**Exercise:** Print all the data that follows exactly, images excluded.

━━━━━━━━━━━━━━━━━━━━━━━━━━━━━━

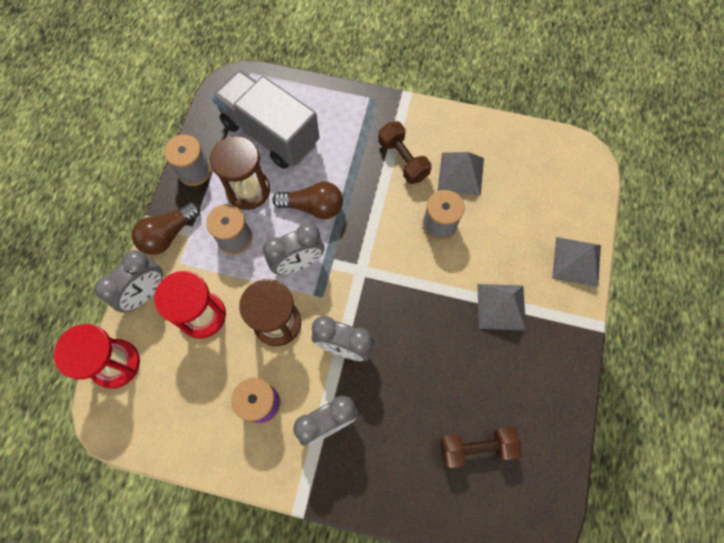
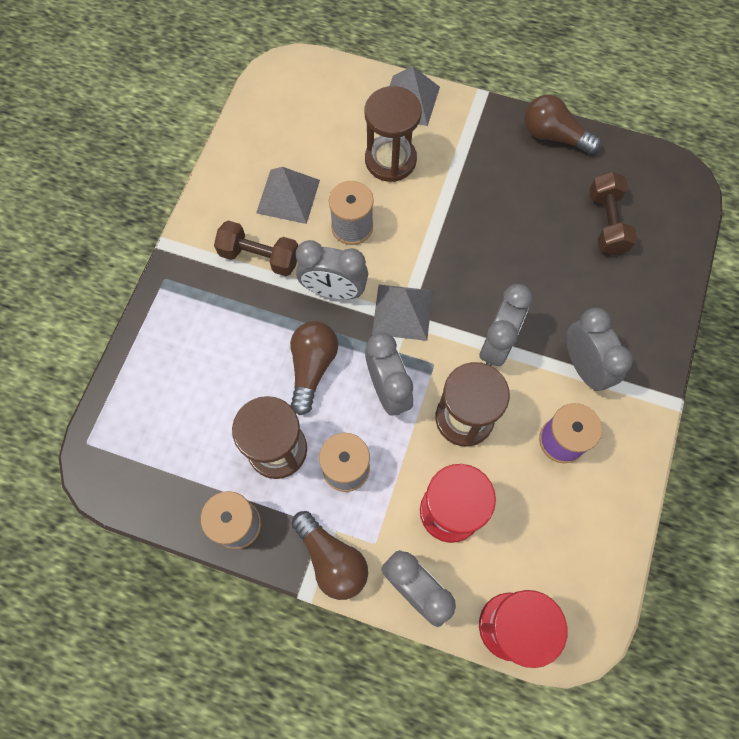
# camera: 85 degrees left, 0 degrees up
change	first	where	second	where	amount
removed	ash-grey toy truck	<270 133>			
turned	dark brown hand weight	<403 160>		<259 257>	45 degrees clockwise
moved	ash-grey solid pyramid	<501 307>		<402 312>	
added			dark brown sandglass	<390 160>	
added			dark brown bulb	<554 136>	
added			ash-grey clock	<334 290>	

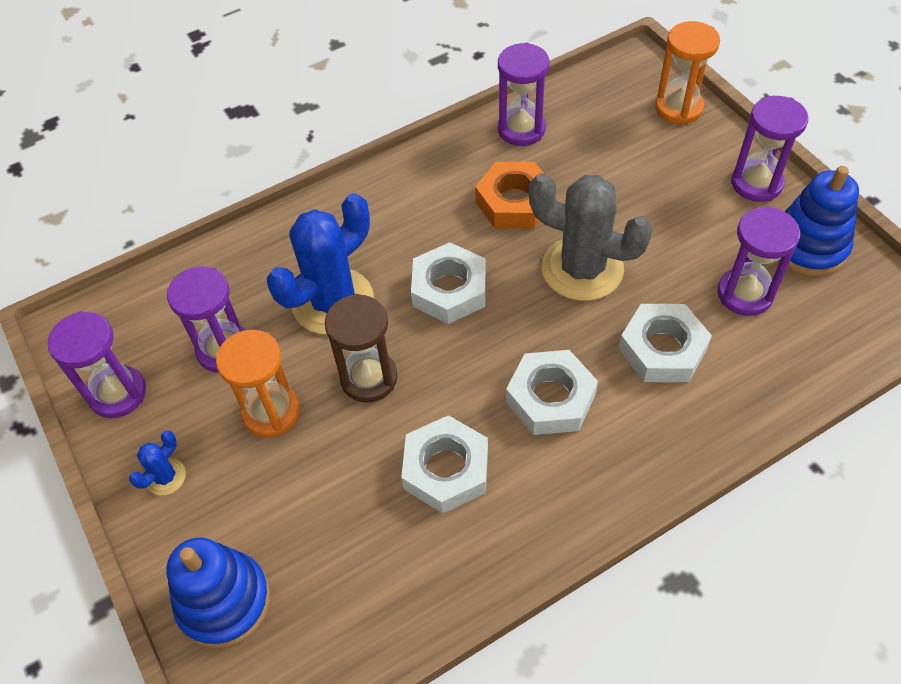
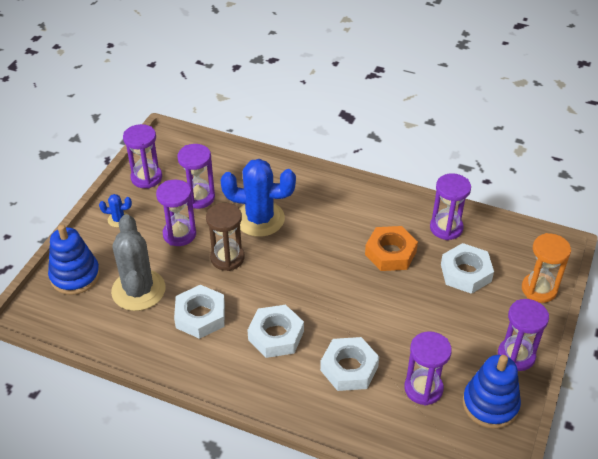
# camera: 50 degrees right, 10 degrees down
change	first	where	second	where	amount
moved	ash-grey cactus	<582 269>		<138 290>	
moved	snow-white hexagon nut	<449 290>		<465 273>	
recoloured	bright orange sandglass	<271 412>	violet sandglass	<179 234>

━━━━━━━━━━━━━━━━━━━━━━━━━━━━━━

**Written answer:**
# camera: 85 degrees left, 0 degrees up
change	first	where	second	where	amount
removed	ash-grey toy truck	<270 133>			
turned	dark brown hand weight	<403 160>		<259 257>	45 degrees clockwise
moved	ash-grey solid pyramid	<501 307>		<402 312>	
added			dark brown sandglass	<390 160>	
added			dark brown bulb	<554 136>	
added			ash-grey clock	<334 290>	

# camera: 50 degrees right, 10 degrees down
change	first	where	second	where	amount
moved	ash-grey cactus	<582 269>		<138 290>	
moved	snow-white hexagon nut	<449 290>		<465 273>	
recoloured	bright orange sandglass	<271 412>	violet sandglass	<179 234>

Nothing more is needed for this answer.